▶ [Instructions for the task] Starting with the line that contains "(412, 424) = (371, 367): blue" and stopping after the line that contains "(619, 127) = (672, 192): yellow", copy the entries below exactly. Include nothing else.

● ● ● ● ● ● ●

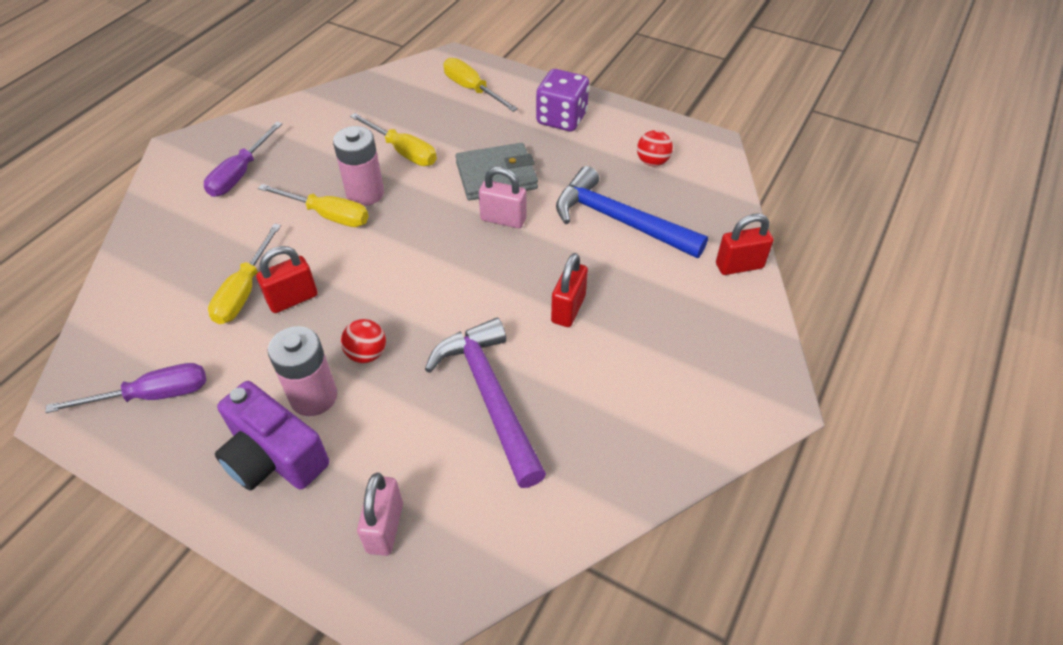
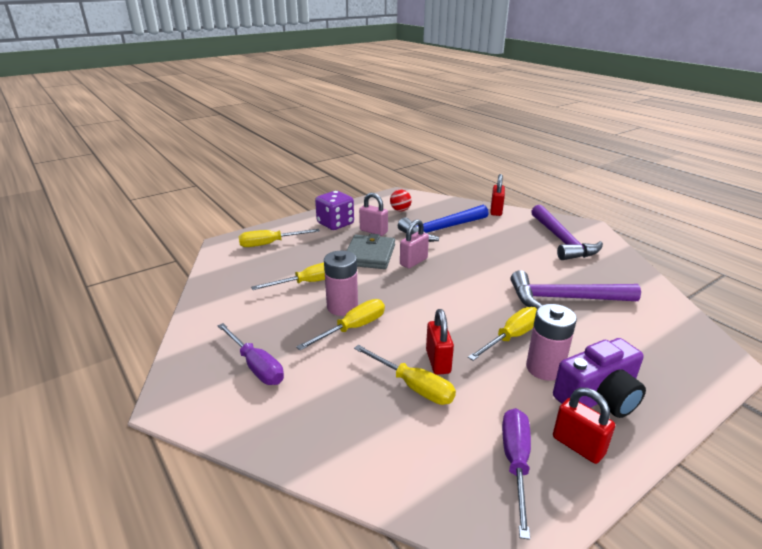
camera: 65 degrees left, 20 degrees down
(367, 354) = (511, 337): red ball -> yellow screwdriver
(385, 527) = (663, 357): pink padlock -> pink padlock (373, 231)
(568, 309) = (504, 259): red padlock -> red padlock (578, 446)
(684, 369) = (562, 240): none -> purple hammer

● ● ● ● ● ● ●

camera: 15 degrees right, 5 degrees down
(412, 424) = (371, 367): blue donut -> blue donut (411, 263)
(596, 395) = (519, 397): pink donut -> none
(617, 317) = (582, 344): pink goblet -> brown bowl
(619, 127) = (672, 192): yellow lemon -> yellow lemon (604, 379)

● ● ● ● ● ● ●

▶ [Answer section]
(412, 424) = (371, 367): blue donut -> blue donut (411, 263)
(596, 395) = (519, 397): pink donut -> none
(617, 317) = (582, 344): pink goblet -> brown bowl
(619, 127) = (672, 192): yellow lemon -> yellow lemon (604, 379)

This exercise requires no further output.